(Input for this task begins)

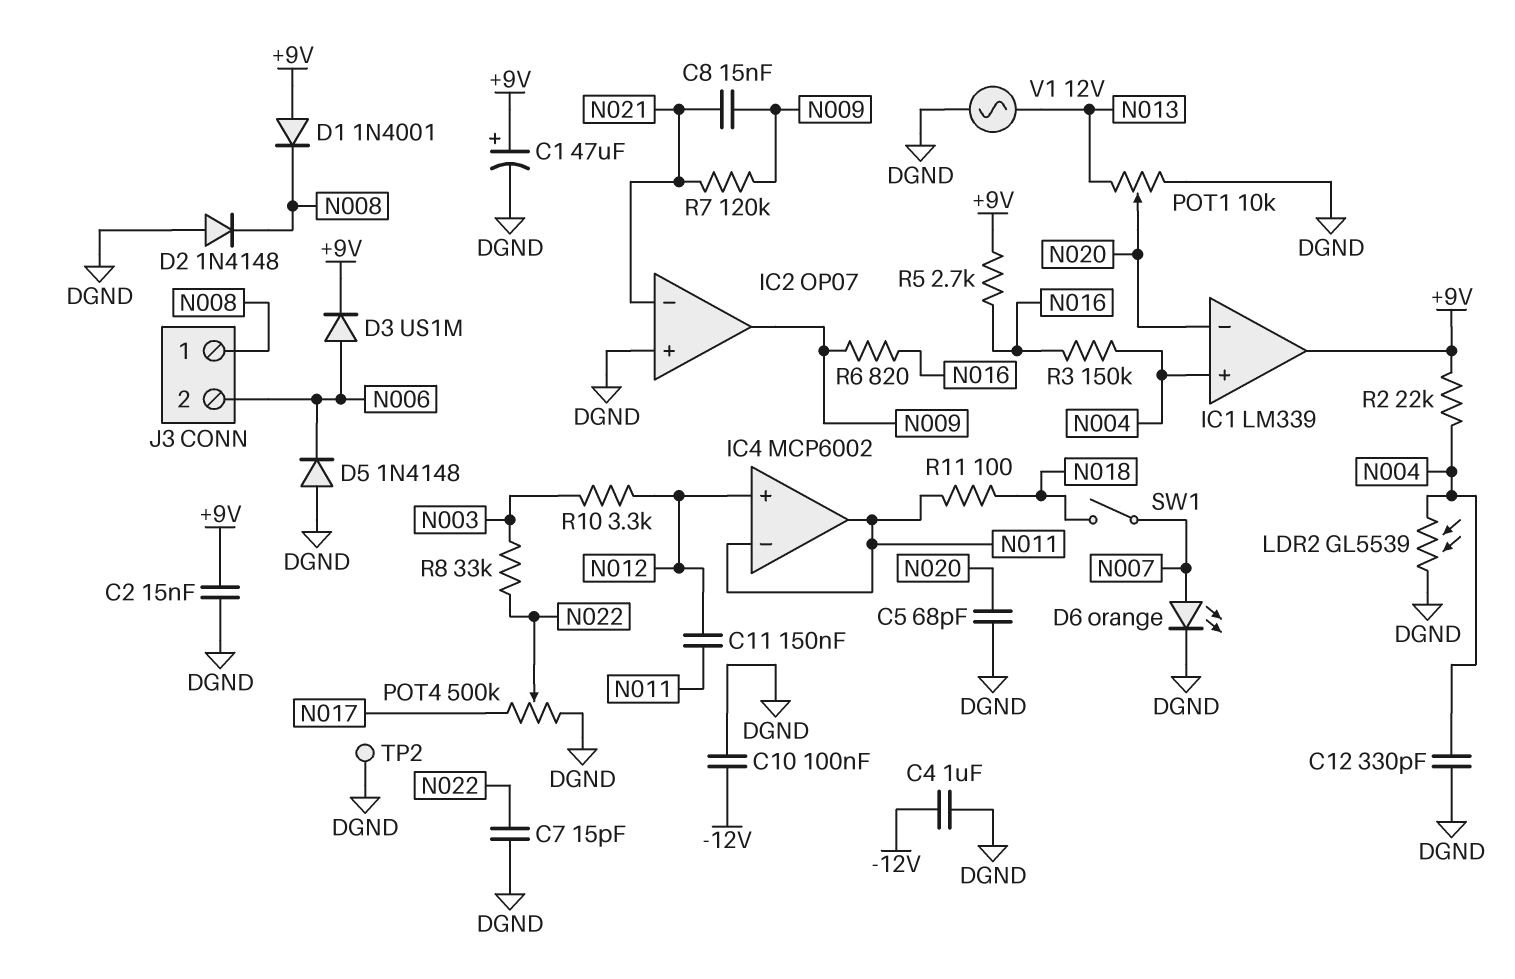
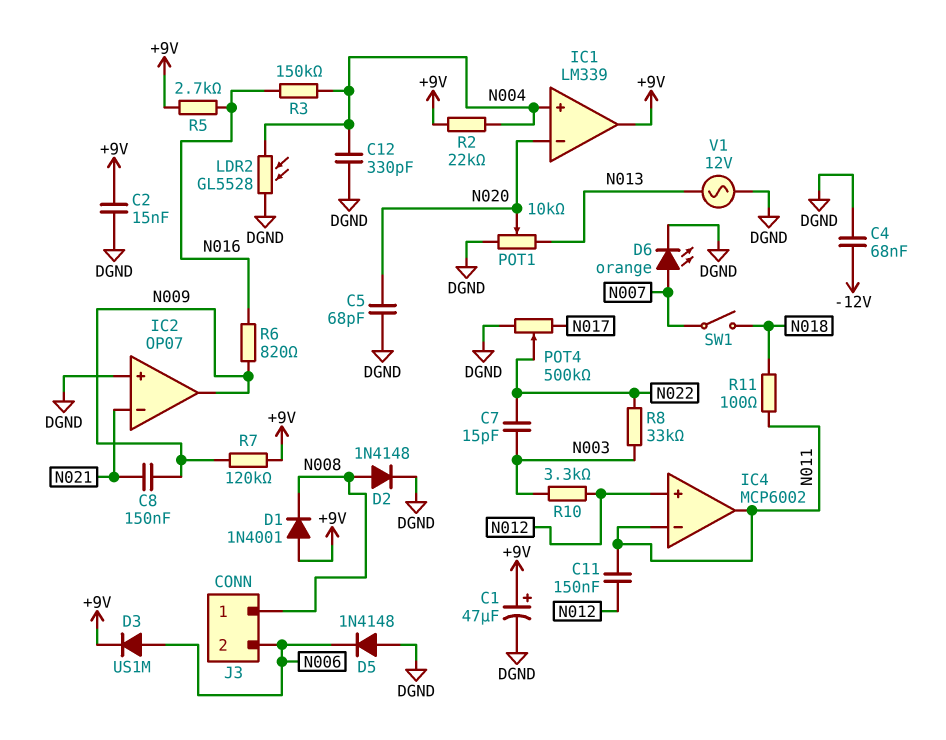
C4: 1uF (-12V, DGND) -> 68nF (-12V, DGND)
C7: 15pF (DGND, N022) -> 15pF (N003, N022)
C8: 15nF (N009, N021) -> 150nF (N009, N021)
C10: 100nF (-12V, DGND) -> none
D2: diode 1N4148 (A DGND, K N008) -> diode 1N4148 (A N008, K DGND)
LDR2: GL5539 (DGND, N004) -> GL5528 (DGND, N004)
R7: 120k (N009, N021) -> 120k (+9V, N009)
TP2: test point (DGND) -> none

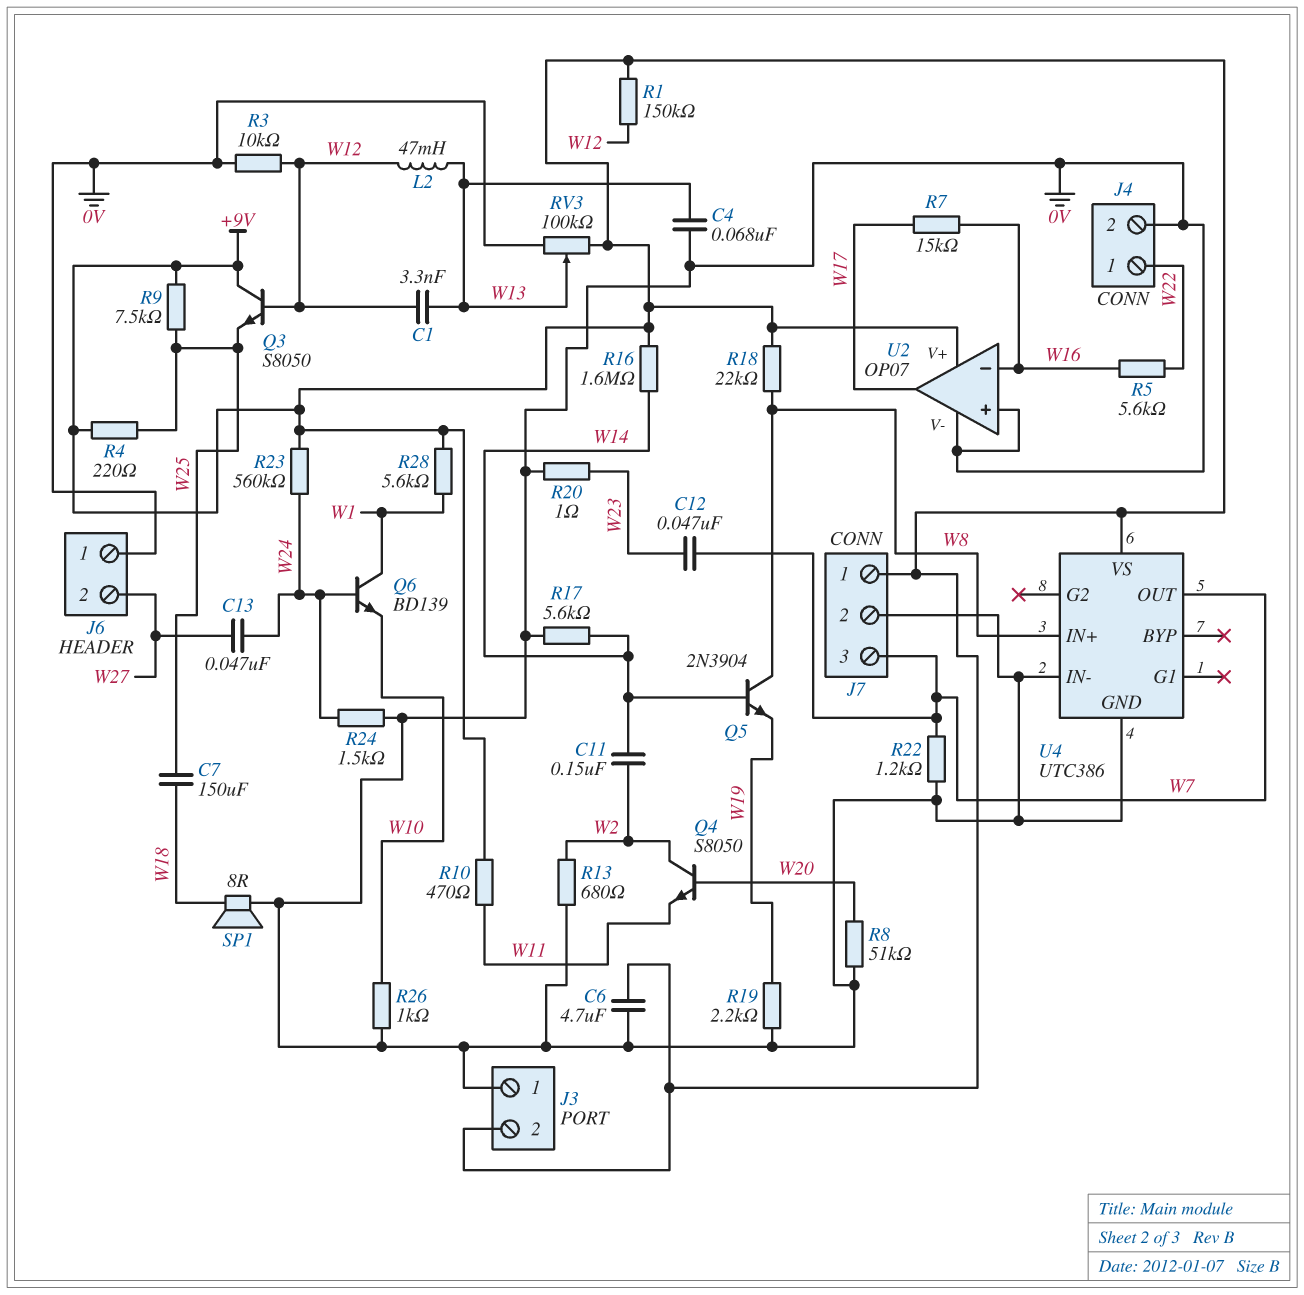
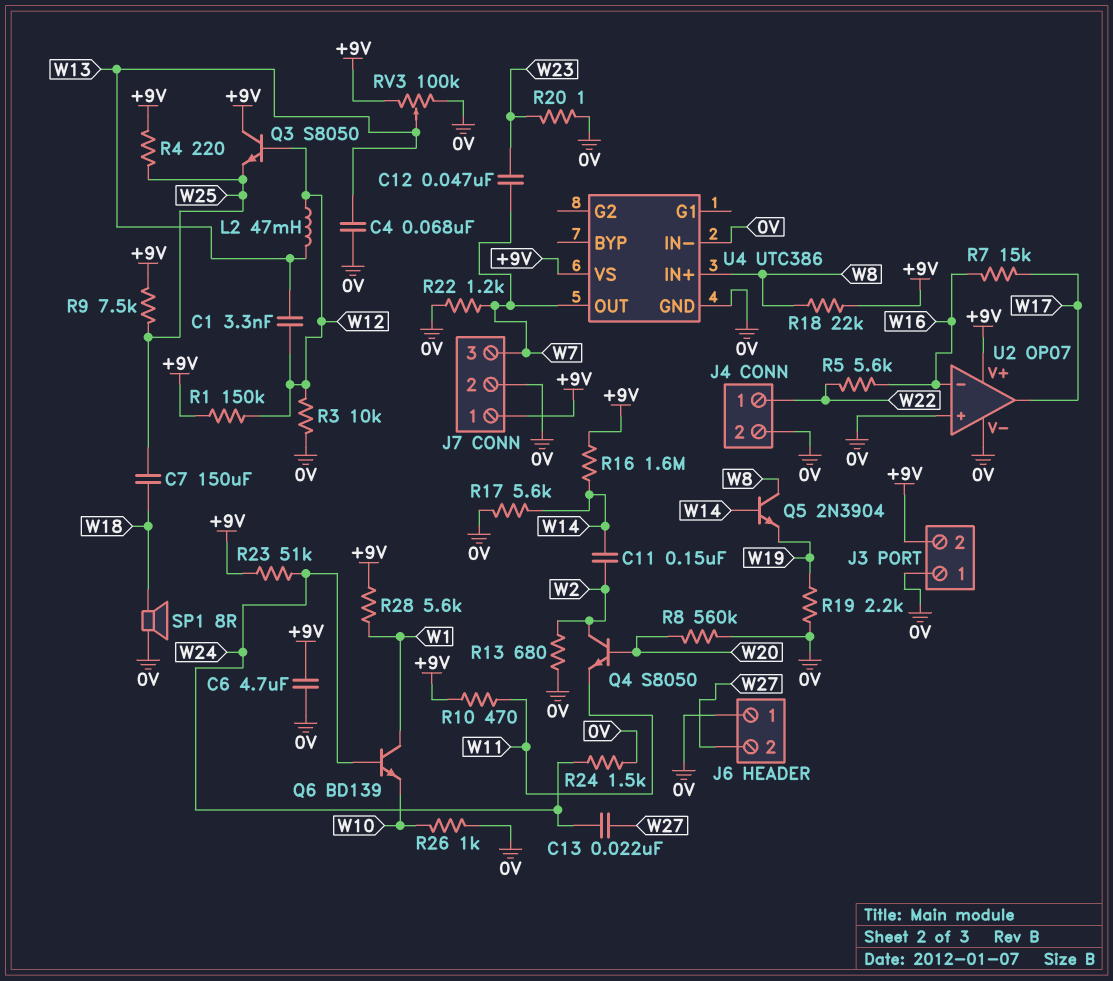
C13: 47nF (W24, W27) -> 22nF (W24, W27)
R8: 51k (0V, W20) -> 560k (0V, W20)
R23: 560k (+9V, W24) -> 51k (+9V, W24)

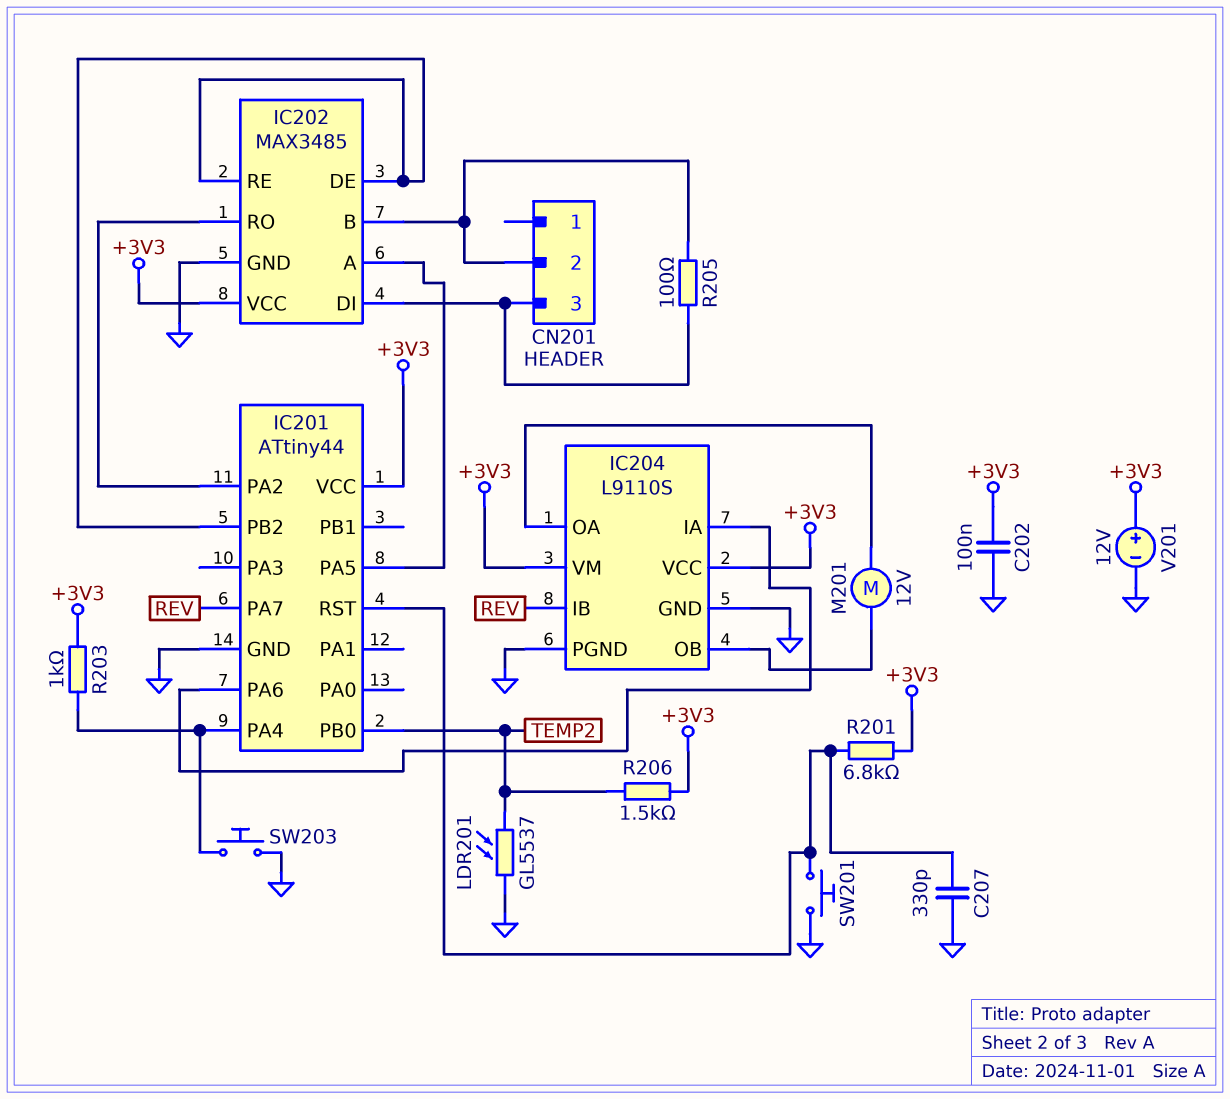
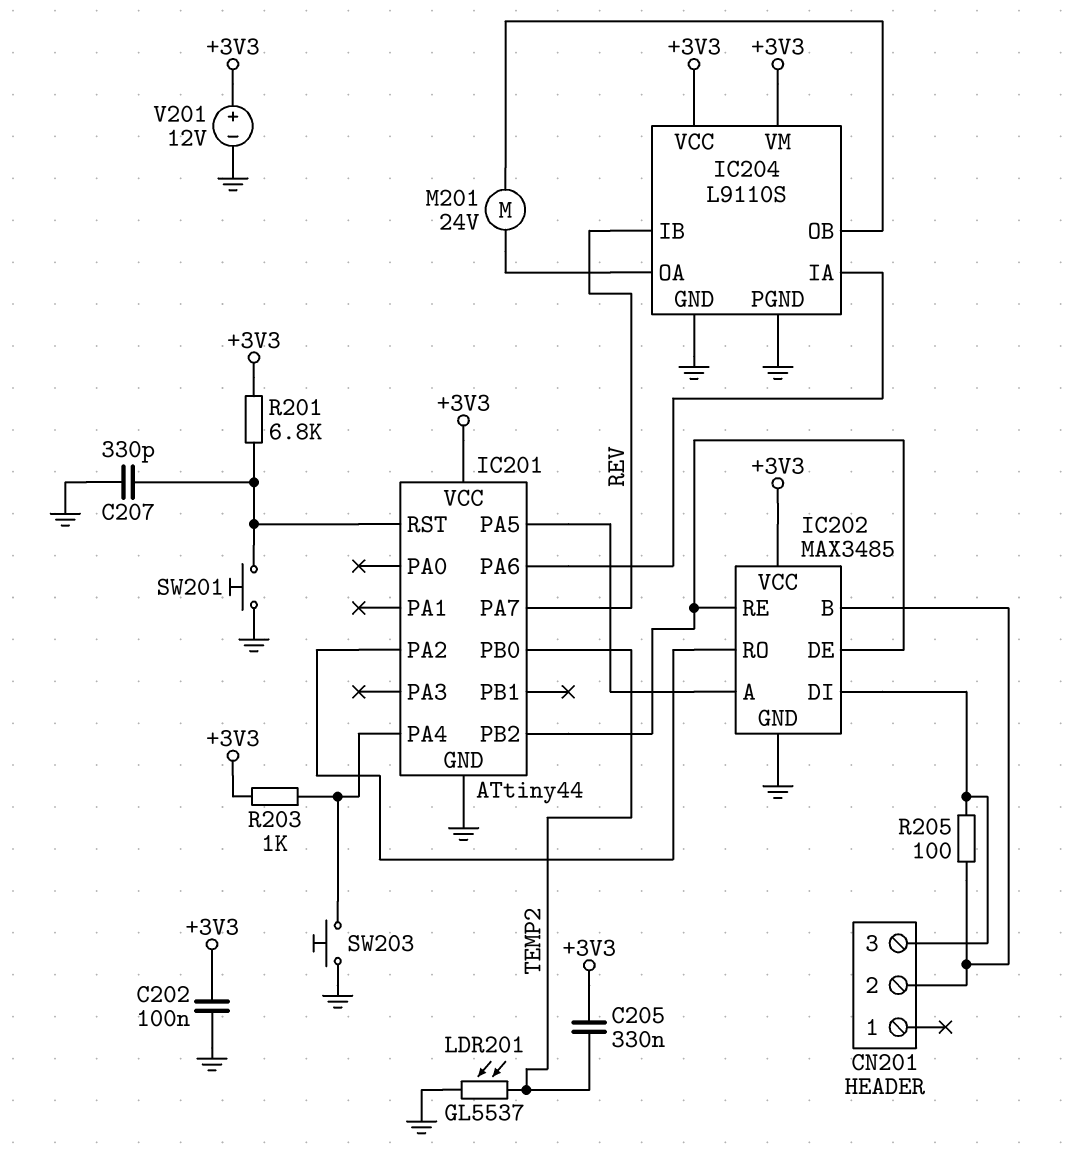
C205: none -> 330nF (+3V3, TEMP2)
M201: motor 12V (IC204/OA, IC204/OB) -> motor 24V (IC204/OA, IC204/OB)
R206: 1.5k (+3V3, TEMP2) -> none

(Input for this task ends)

Exercise goal - Of all the lines above, tally those with the word "none". Write the total only.

Task response - 4